● Aim of the task
Please copy each line of the data that includes the string "MISO".

● Working data
== Segment start ==

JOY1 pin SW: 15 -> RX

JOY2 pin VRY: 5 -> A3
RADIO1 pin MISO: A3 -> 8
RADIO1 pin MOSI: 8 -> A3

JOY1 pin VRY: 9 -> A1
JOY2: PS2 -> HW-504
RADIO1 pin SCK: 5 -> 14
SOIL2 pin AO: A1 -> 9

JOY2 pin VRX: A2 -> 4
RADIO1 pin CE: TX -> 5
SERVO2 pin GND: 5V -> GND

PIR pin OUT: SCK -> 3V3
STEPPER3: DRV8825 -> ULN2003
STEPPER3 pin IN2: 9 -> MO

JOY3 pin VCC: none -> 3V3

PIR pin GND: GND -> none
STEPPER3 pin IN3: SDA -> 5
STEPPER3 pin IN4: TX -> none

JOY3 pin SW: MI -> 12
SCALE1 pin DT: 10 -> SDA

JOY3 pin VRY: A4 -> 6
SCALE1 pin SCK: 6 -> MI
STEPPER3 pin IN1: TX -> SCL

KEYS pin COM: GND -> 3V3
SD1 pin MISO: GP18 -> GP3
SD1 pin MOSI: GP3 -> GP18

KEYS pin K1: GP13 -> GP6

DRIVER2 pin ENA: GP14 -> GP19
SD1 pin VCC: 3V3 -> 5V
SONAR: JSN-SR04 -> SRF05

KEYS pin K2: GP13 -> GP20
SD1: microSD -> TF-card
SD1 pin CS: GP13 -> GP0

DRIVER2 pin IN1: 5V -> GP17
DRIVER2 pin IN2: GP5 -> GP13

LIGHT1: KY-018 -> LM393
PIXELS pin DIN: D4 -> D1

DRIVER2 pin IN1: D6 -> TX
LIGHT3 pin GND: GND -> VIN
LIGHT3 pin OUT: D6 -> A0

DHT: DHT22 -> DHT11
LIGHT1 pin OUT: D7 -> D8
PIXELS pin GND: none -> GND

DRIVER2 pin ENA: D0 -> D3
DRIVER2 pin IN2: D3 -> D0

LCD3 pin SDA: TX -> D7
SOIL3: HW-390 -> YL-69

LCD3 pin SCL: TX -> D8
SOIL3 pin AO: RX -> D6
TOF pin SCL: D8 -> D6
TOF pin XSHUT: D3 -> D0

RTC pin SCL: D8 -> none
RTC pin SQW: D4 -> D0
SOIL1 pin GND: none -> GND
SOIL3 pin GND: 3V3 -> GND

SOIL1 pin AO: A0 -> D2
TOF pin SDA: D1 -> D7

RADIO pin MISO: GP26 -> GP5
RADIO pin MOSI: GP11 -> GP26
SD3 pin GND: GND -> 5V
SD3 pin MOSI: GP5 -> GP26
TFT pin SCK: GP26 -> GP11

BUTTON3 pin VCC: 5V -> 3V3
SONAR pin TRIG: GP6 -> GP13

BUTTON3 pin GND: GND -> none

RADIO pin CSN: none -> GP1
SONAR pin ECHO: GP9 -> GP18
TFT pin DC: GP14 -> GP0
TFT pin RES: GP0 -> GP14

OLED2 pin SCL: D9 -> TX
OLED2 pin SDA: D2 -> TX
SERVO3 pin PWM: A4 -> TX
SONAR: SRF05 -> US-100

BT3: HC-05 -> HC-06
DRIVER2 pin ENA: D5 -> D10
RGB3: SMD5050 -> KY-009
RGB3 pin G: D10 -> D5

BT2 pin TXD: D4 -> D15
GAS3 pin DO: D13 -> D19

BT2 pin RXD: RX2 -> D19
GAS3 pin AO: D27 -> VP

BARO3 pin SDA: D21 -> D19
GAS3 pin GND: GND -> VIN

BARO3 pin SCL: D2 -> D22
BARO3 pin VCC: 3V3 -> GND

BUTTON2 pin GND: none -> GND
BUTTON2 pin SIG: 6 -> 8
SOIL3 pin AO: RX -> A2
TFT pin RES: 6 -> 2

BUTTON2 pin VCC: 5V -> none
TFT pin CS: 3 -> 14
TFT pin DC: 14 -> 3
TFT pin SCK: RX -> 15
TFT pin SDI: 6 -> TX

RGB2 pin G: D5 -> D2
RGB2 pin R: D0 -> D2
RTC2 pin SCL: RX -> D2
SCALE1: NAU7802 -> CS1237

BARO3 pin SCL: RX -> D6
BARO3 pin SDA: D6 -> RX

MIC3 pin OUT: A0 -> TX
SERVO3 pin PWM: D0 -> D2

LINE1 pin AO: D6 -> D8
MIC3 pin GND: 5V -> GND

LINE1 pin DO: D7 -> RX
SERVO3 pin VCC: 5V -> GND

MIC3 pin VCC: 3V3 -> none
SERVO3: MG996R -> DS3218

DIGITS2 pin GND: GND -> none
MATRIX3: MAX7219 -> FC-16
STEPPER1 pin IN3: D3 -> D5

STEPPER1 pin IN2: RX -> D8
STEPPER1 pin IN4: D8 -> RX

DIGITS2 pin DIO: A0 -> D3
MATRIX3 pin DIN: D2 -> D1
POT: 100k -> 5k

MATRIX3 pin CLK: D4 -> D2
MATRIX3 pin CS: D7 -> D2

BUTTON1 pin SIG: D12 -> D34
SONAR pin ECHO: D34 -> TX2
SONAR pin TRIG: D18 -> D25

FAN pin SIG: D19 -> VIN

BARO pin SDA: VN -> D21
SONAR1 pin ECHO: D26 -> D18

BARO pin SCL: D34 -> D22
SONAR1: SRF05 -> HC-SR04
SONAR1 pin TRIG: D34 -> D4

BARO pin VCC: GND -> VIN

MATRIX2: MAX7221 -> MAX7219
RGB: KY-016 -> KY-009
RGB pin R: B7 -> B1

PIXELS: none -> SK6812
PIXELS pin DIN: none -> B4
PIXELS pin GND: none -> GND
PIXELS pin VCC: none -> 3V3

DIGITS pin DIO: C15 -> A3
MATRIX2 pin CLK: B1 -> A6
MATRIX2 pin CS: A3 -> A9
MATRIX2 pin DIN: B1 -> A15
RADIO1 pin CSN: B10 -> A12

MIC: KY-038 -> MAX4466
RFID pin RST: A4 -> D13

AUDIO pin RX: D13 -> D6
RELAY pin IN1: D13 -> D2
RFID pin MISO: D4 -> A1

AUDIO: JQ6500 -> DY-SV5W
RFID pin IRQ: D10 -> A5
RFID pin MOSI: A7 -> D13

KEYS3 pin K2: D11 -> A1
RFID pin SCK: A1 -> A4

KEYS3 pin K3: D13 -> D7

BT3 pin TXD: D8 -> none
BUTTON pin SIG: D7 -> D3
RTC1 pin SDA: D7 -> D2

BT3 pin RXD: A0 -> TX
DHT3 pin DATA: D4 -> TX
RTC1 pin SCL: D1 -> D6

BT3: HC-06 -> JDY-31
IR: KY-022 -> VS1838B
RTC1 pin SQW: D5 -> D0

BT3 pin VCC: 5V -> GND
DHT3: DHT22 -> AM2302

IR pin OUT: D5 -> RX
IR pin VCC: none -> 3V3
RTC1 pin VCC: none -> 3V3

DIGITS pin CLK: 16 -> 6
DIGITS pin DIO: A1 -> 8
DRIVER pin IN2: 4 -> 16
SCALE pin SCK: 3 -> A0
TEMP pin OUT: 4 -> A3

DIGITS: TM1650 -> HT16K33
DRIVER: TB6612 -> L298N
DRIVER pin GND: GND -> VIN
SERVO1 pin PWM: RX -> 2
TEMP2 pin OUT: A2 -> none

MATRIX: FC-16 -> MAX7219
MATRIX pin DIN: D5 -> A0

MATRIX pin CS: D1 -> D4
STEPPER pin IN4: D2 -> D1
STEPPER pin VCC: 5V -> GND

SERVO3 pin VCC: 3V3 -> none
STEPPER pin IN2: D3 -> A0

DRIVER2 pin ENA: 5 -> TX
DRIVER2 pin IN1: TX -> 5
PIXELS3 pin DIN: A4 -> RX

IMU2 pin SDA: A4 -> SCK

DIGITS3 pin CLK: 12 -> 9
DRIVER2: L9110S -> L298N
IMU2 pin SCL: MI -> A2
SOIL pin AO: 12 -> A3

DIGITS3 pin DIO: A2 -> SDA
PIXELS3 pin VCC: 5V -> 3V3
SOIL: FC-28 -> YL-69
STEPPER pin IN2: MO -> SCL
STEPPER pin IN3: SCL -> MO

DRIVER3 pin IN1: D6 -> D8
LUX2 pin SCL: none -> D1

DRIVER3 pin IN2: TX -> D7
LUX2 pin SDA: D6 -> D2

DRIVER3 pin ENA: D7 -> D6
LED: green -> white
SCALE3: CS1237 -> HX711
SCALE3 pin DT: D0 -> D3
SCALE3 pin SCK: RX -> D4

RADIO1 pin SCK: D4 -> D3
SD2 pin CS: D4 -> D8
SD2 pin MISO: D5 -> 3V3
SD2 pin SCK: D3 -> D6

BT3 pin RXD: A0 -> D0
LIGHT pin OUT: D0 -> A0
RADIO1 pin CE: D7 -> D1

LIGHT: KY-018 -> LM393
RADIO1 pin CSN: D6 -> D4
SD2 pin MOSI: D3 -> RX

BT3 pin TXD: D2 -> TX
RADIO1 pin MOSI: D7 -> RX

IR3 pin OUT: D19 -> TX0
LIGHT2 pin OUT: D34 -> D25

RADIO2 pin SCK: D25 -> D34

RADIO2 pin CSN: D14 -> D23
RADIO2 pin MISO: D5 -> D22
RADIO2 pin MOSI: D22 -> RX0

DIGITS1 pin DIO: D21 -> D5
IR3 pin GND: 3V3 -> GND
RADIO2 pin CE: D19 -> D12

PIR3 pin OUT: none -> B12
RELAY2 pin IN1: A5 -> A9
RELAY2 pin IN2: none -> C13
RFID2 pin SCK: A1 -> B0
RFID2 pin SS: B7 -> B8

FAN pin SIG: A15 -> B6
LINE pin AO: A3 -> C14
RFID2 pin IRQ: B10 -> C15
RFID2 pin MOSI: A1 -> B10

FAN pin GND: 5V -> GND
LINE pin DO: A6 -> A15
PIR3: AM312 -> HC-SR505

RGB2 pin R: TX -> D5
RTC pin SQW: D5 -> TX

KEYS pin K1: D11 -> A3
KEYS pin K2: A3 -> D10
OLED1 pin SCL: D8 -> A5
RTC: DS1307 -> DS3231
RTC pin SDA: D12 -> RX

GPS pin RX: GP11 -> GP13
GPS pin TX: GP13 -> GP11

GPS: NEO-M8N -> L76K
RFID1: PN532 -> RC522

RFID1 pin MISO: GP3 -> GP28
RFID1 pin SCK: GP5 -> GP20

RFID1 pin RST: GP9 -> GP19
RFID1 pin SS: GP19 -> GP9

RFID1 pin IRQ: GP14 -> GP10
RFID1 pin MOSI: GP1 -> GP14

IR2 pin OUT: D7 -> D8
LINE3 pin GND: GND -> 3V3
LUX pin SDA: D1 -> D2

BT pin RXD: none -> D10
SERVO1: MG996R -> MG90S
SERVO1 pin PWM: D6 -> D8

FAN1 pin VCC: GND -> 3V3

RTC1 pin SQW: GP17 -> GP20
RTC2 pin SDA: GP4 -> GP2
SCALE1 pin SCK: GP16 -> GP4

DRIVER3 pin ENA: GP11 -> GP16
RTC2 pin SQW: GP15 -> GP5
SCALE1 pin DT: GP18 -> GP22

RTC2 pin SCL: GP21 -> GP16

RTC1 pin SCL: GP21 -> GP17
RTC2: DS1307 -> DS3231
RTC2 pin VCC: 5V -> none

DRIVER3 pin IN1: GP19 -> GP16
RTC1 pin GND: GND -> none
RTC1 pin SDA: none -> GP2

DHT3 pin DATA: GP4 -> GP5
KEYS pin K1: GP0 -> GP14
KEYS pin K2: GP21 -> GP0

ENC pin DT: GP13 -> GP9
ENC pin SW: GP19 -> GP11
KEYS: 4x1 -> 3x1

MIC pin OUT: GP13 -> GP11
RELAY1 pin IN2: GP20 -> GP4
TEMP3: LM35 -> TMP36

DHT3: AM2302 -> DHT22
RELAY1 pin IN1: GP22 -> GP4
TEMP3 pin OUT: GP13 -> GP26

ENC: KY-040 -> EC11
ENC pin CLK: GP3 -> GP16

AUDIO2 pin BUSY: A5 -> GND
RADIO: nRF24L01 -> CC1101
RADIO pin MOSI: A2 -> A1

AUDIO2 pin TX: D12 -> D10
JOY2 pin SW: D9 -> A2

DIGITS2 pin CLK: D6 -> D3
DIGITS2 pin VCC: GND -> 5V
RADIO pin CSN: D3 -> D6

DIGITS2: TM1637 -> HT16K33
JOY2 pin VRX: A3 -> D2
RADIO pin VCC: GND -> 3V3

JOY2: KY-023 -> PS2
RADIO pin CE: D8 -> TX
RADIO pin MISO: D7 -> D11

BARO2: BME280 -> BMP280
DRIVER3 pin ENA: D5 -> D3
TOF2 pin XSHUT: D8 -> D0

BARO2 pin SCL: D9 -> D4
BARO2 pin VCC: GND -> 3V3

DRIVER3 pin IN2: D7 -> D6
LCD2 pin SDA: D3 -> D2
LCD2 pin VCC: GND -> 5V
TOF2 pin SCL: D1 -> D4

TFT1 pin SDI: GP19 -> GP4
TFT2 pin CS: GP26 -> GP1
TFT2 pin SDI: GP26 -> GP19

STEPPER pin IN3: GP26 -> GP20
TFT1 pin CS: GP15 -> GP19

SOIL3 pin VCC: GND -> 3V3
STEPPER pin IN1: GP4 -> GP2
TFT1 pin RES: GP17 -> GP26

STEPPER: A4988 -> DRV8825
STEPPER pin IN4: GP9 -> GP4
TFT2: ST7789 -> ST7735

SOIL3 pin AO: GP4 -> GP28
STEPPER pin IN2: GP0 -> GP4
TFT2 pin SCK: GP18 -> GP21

== Segment end ==

● Output of the exercise
RADIO1 pin MISO: A3 -> 8
SD1 pin MISO: GP18 -> GP3
RADIO pin MISO: GP26 -> GP5
RFID pin MISO: D4 -> A1
SD2 pin MISO: D5 -> 3V3
RADIO2 pin MISO: D5 -> D22
RFID1 pin MISO: GP3 -> GP28
RADIO pin MISO: D7 -> D11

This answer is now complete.